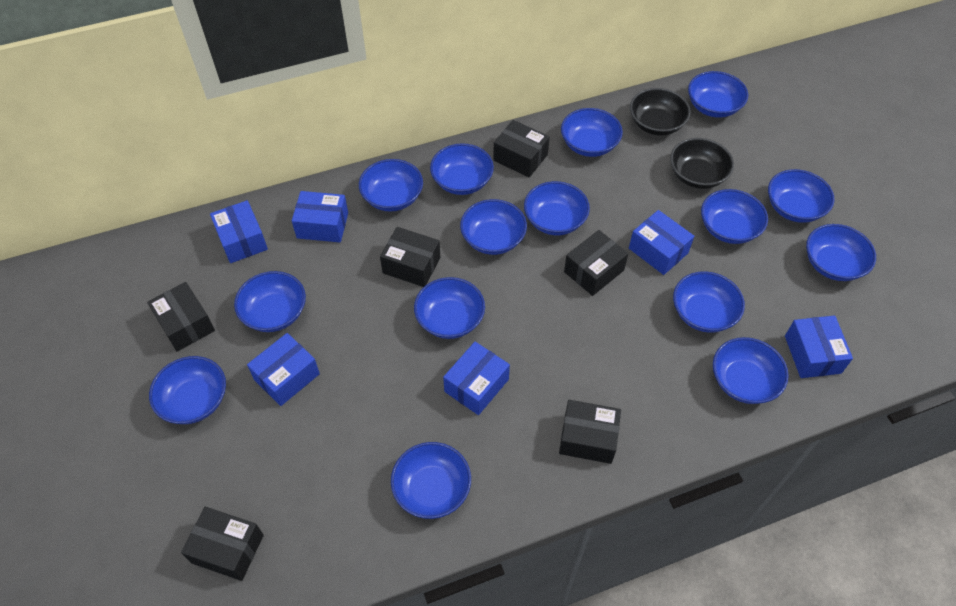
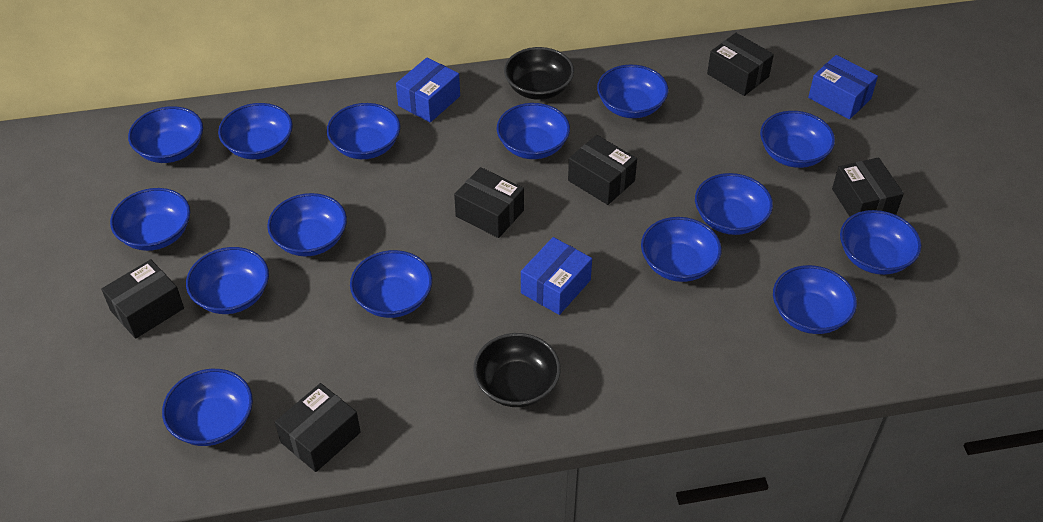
blue box: 6 -> 3

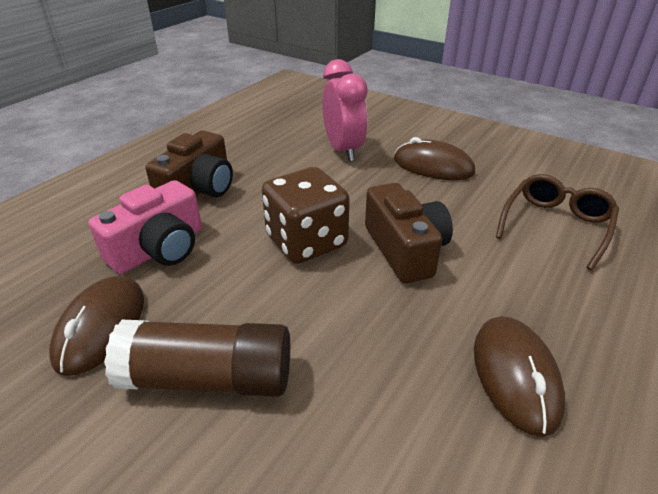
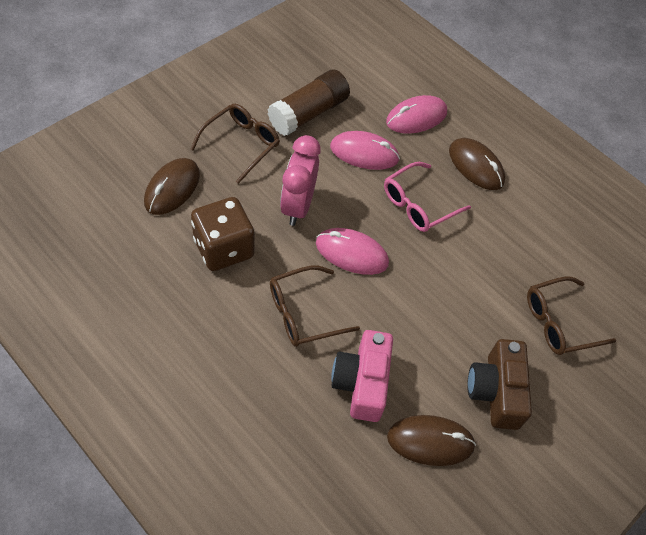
brown camera: 2 -> 1
brown glasses: 1 -> 3
pink glasses: 0 -> 1
pink mouse: 0 -> 3

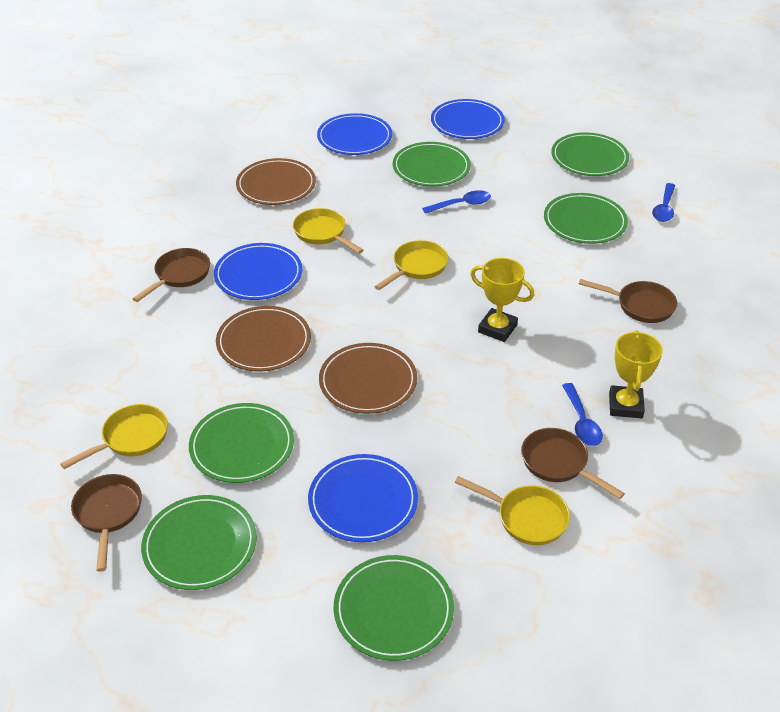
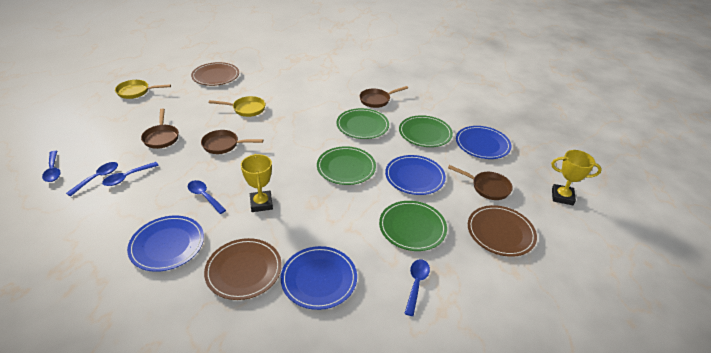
blue spoon: 3 -> 5
green plate: 6 -> 4
yellow pan: 4 -> 2

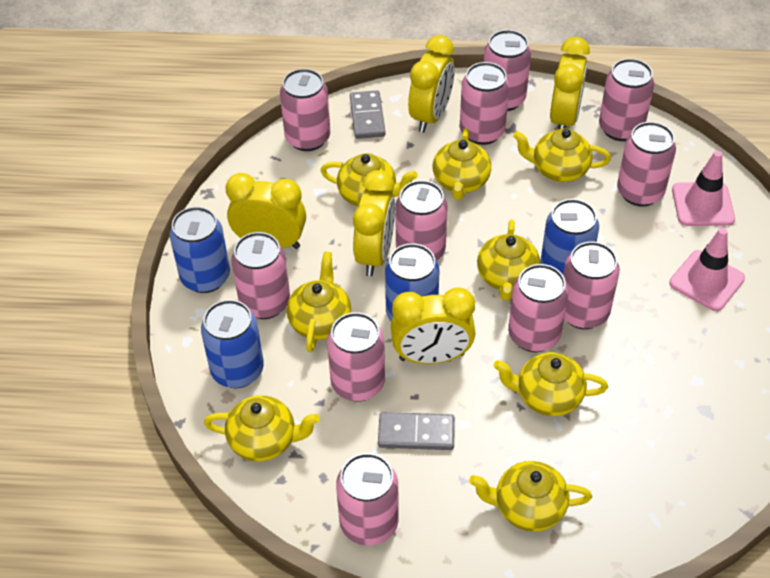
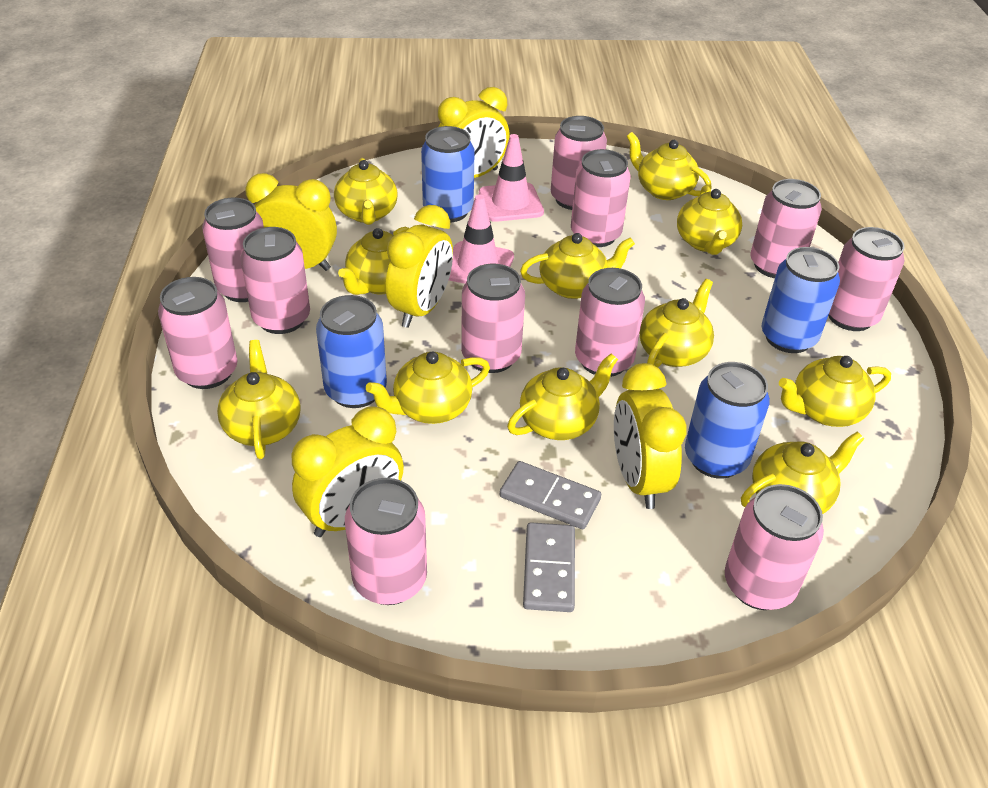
yellow teapot: 8 -> 11

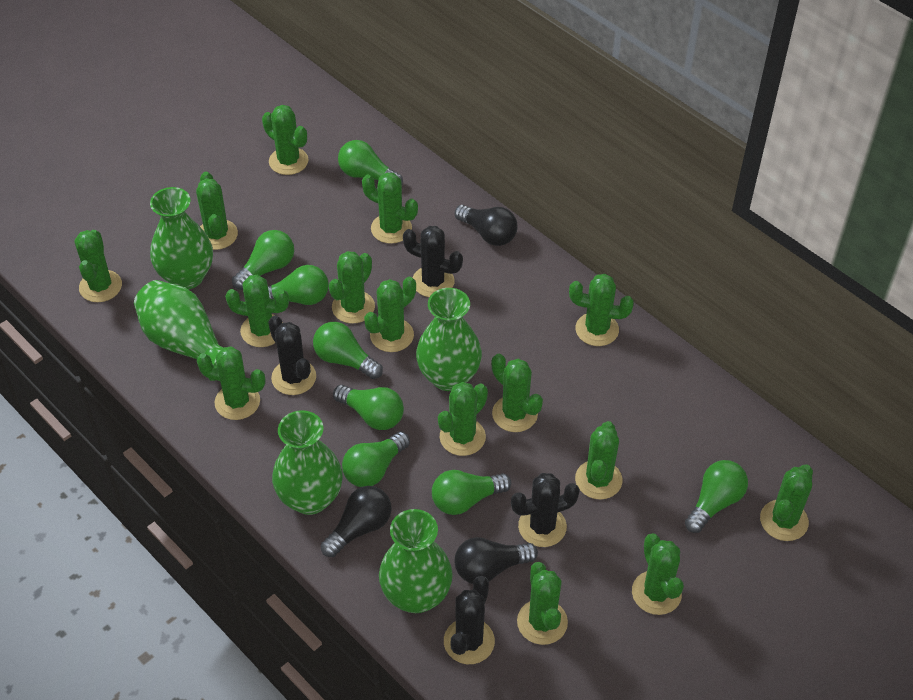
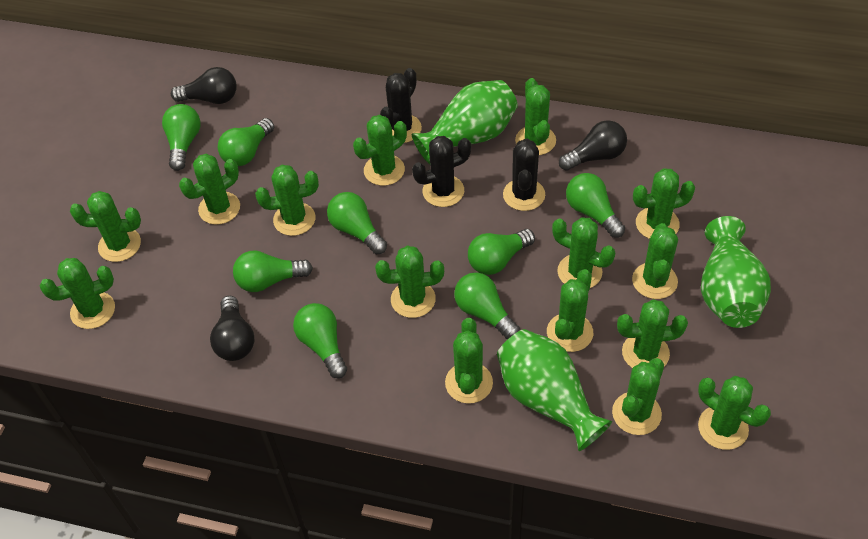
black cactus: 4 -> 3
green vase: 5 -> 3

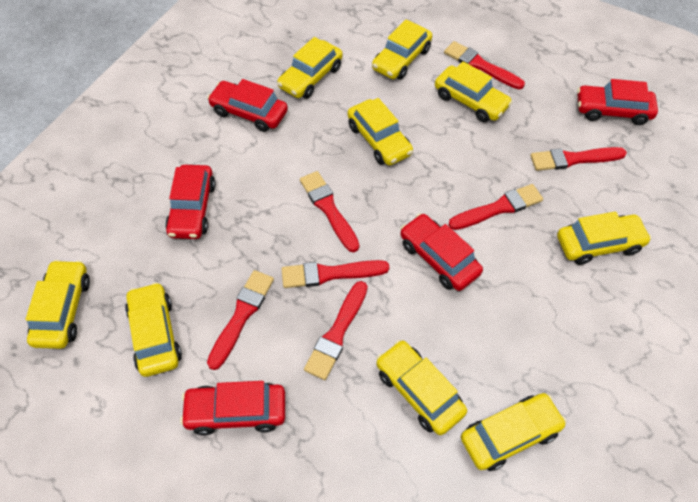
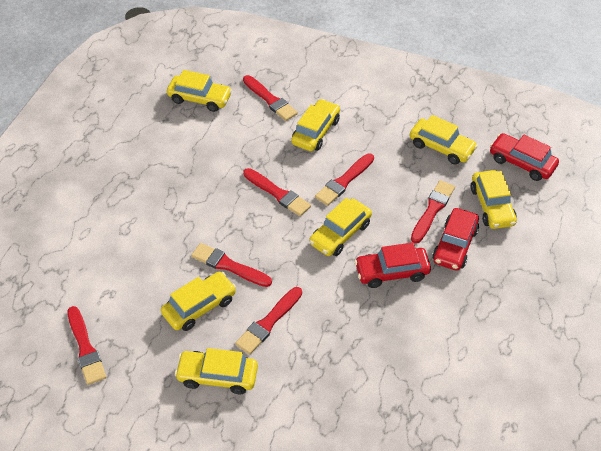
red car: 5 -> 3
yellow car: 9 -> 7

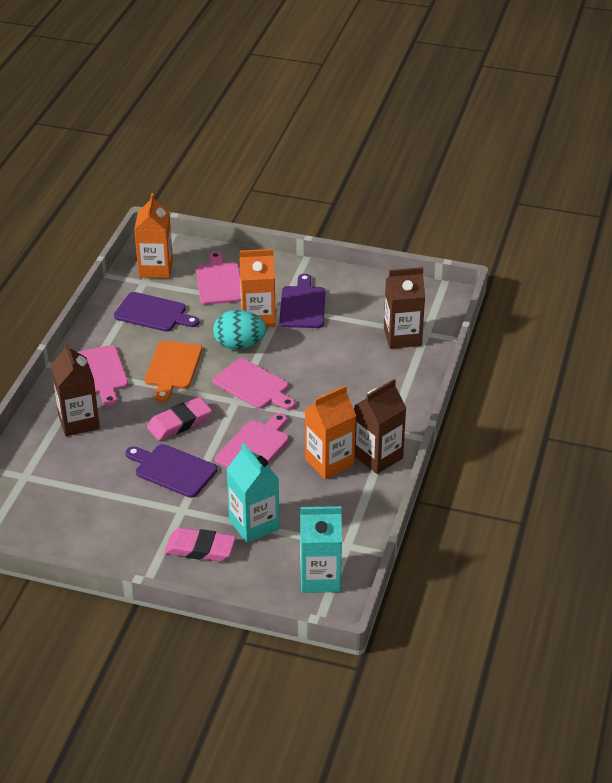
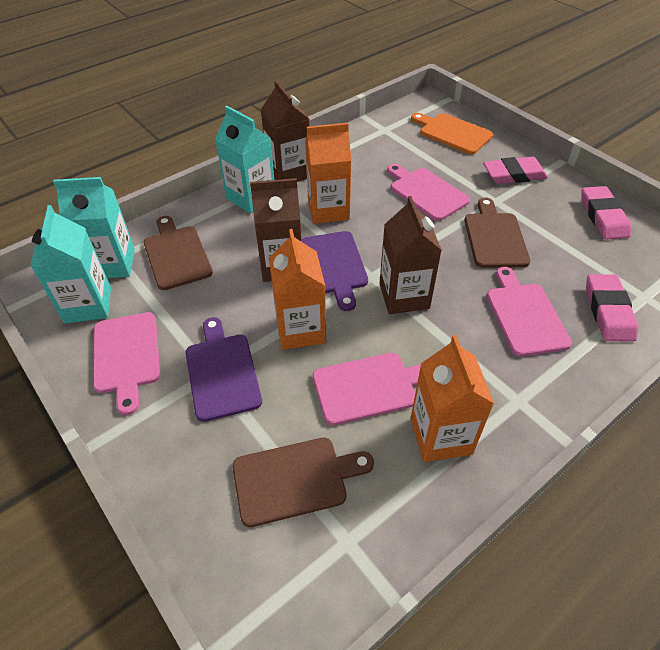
brown cutting board: 0 -> 3
pink eraser: 2 -> 3
purple cutting board: 3 -> 2
turquoise carton: 2 -> 3
turquoise egg: 1 -> 0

— REQUIREMENT —
The records above must be echoed exactly, minus their pictures.

— ANSWER BELOW —
blue box: 6 -> 3

brown camera: 2 -> 1
brown glasses: 1 -> 3
pink glasses: 0 -> 1
pink mouse: 0 -> 3

blue spoon: 3 -> 5
green plate: 6 -> 4
yellow pan: 4 -> 2

yellow teapot: 8 -> 11

black cactus: 4 -> 3
green vase: 5 -> 3

red car: 5 -> 3
yellow car: 9 -> 7

brown cutting board: 0 -> 3
pink eraser: 2 -> 3
purple cutting board: 3 -> 2
turquoise carton: 2 -> 3
turquoise egg: 1 -> 0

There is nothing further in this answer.